> **WHAT IS BEING ASKED**
Only the lines from the one containing "russet wax candle" through the last line of the data below belong in your answer, copied exactly and without pictures.

> **DATASET EXTRACT**

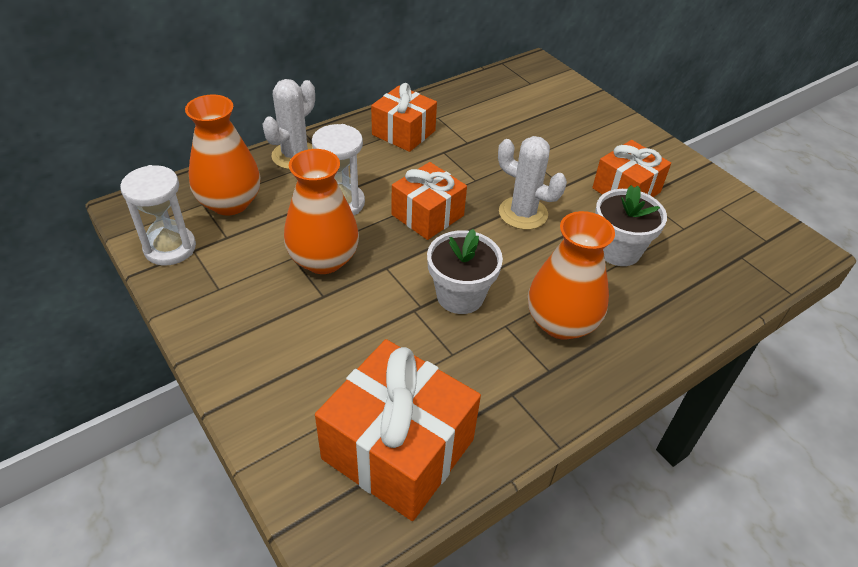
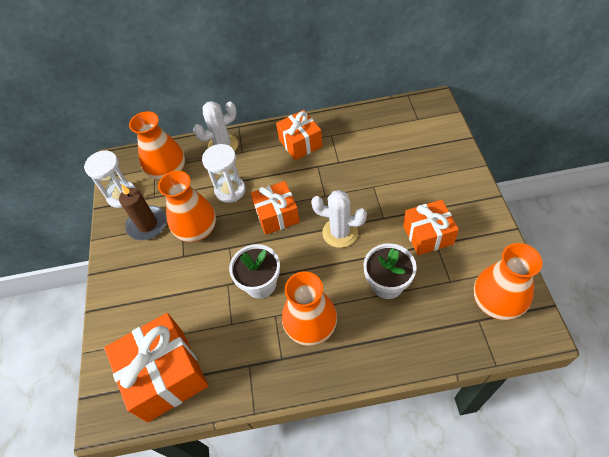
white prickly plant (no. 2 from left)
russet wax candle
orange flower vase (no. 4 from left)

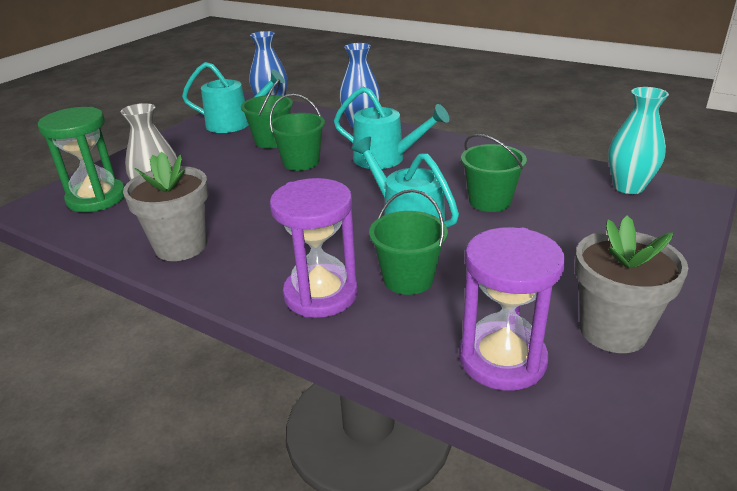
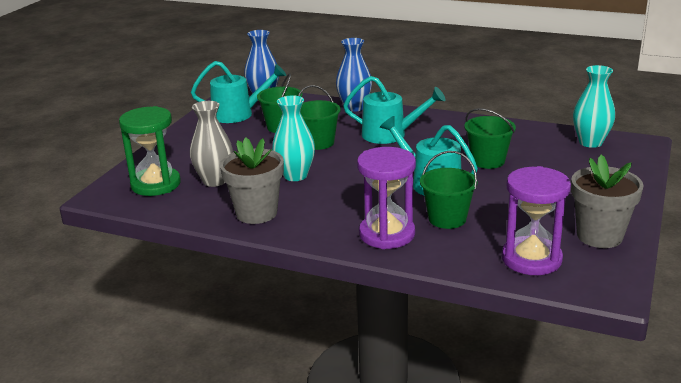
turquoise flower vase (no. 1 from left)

> **RESULT**
russet wax candle
orange flower vase (no. 4 from left)

turquoise flower vase (no. 1 from left)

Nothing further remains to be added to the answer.